## Assigned task
Every line of the data below should be repeated exactly, and no picture should be copied.

## Coordinate-based change listings
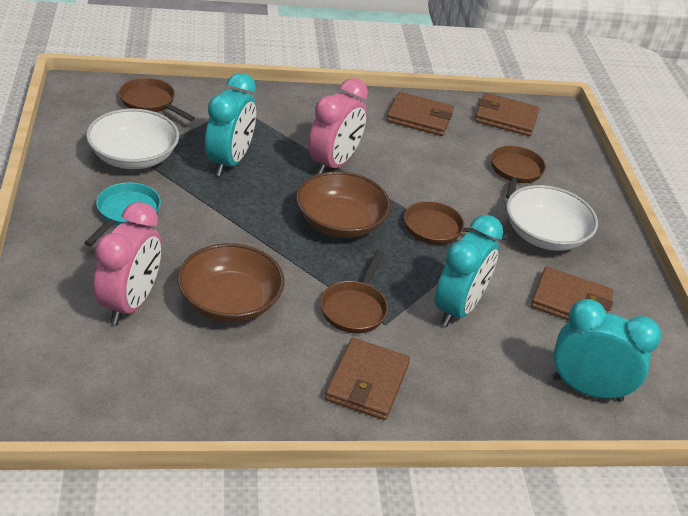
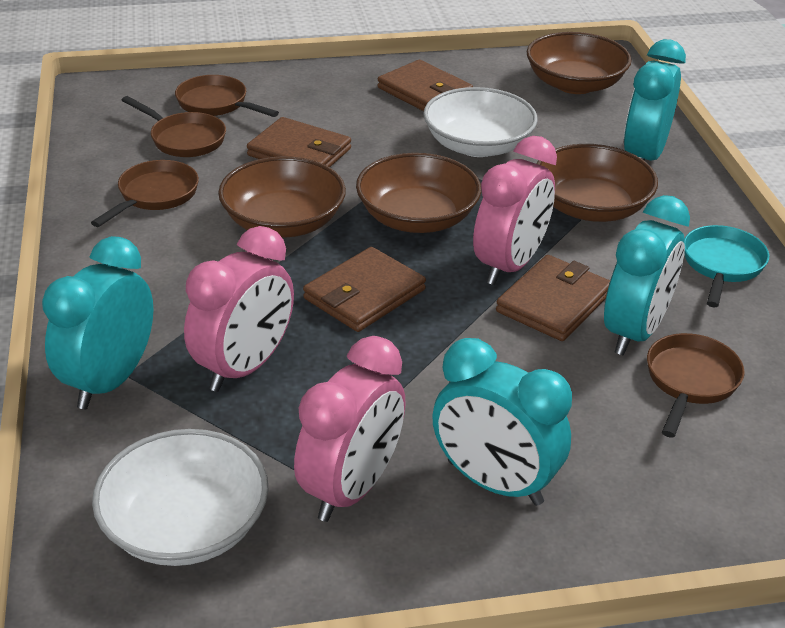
brown bowl: 2 -> 4
pink clock: 2 -> 3
turquoise clock: 3 -> 4

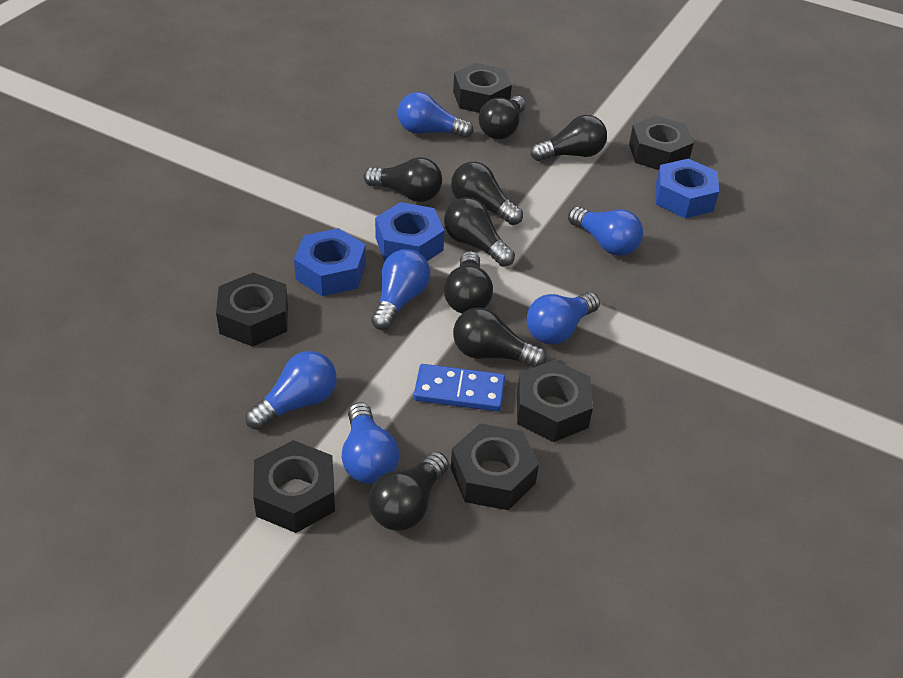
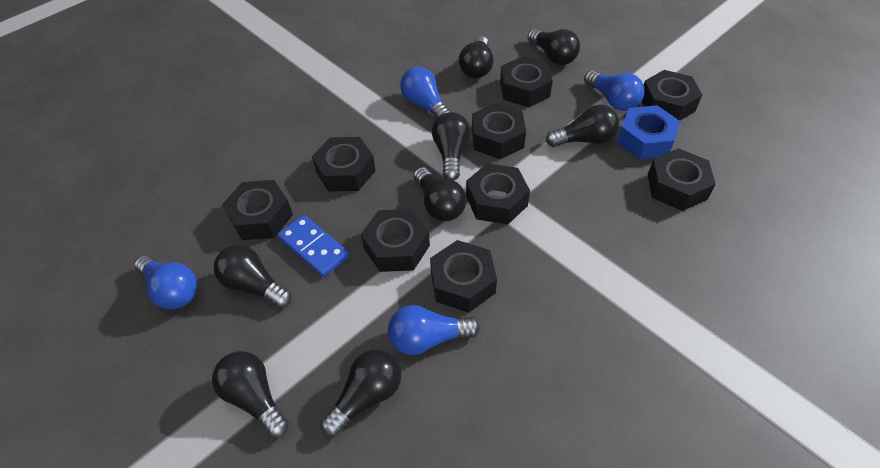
black nut: 6 -> 9
blue light bulb: 6 -> 4
blue nut: 3 -> 1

## Solved problem
brown bowl: 2 -> 4
pink clock: 2 -> 3
turquoise clock: 3 -> 4

black nut: 6 -> 9
blue light bulb: 6 -> 4
blue nut: 3 -> 1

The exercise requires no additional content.